** Opening Dataset extract block **

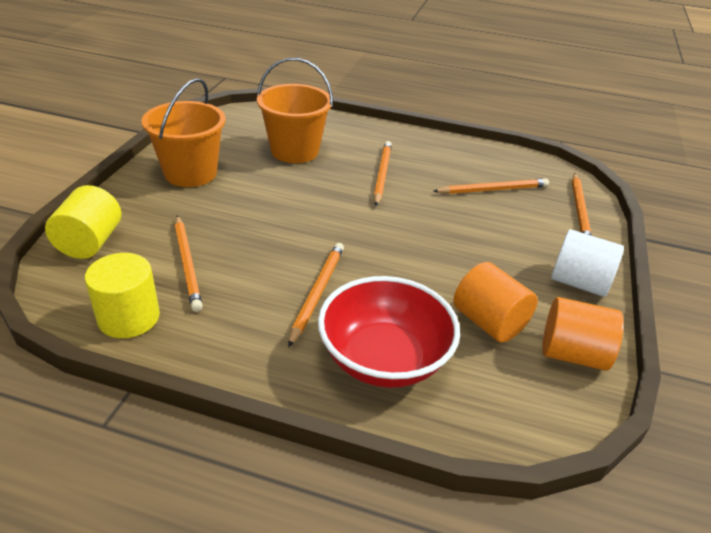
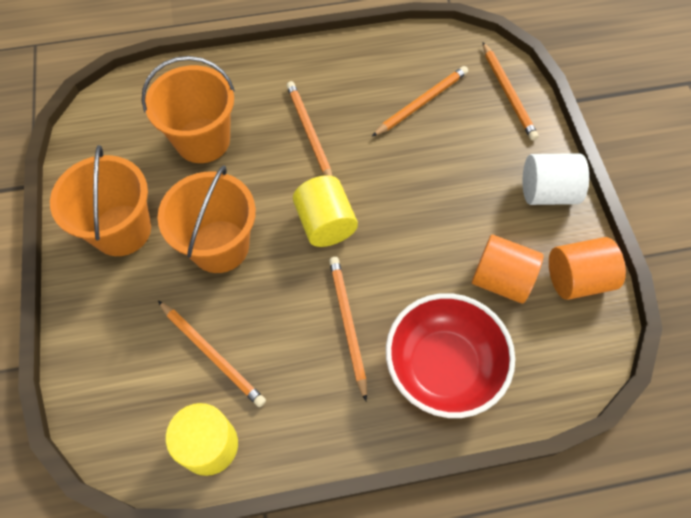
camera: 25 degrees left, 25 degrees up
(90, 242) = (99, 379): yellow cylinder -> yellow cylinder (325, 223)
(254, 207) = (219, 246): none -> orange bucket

** Closing Dataset extract block **

** Instructions to follow **
Your copy should match the material above exactly, minus its pictures.

** Completed task **
camera: 25 degrees left, 25 degrees up
(90, 242) = (99, 379): yellow cylinder -> yellow cylinder (325, 223)
(254, 207) = (219, 246): none -> orange bucket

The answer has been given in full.